◆ **What you are asked to do**
From the line containing "green brick C3:D3" through the last line of the entries below, repeat each line word for word and leave out the rest.

Supplied entries: Begin

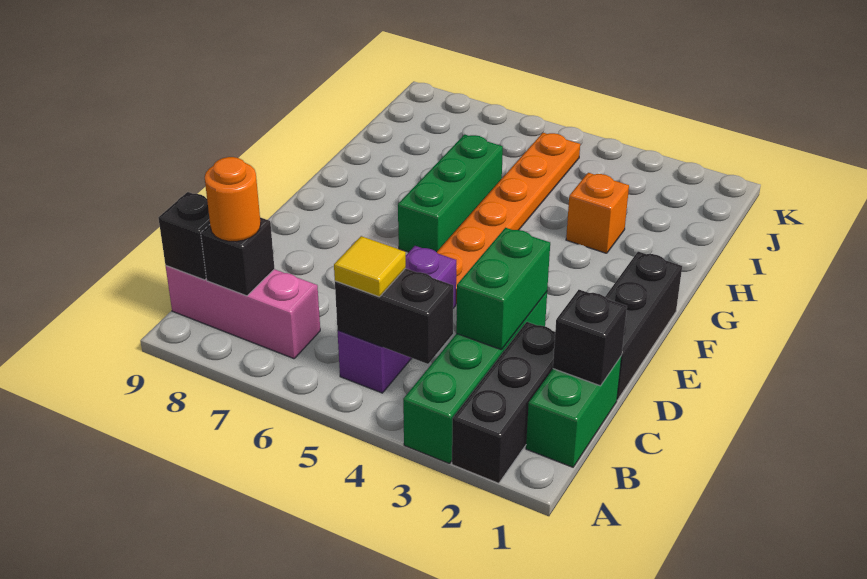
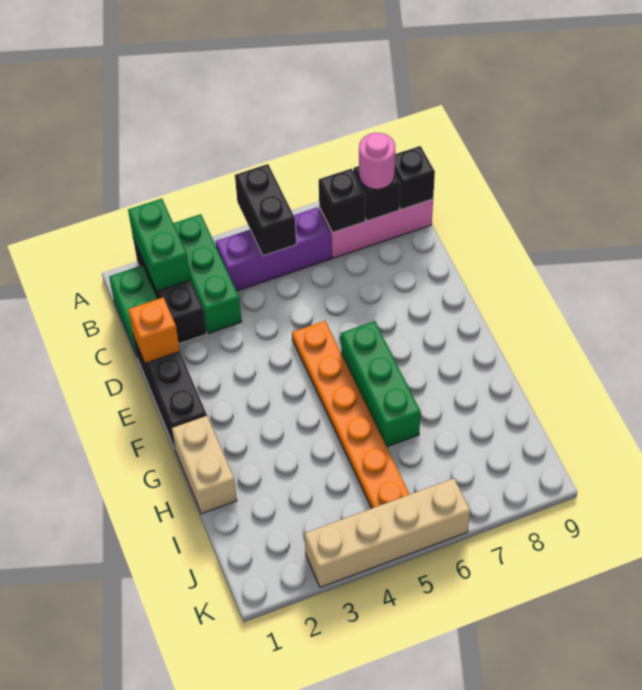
green brick A3:D3 level 1 -> green brick A3:C3 level 1
black brick B4:B5 level 2 -> black brick A5:B5 level 2
purple brick B5:D5 level 1 -> purple brick B4:B6 level 1
yellow tile B5 level 3 -> none
orange round brick B8 level 3 -> pink round brick B8 level 3
black brick C1 level 2 -> black brick B7 level 2
green brick C3:D3 level 2 -> green brick A2:B2 level 2
none -> tan brick G1:H1 level 1
orange brick H3 level 1 -> orange brick D1 level 2
none -> tan brick K3:K6 level 1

Supplied entries: End

◆ **Reply to the task**
green brick C3:D3 level 2 -> green brick A2:B2 level 2
none -> tan brick G1:H1 level 1
orange brick H3 level 1 -> orange brick D1 level 2
none -> tan brick K3:K6 level 1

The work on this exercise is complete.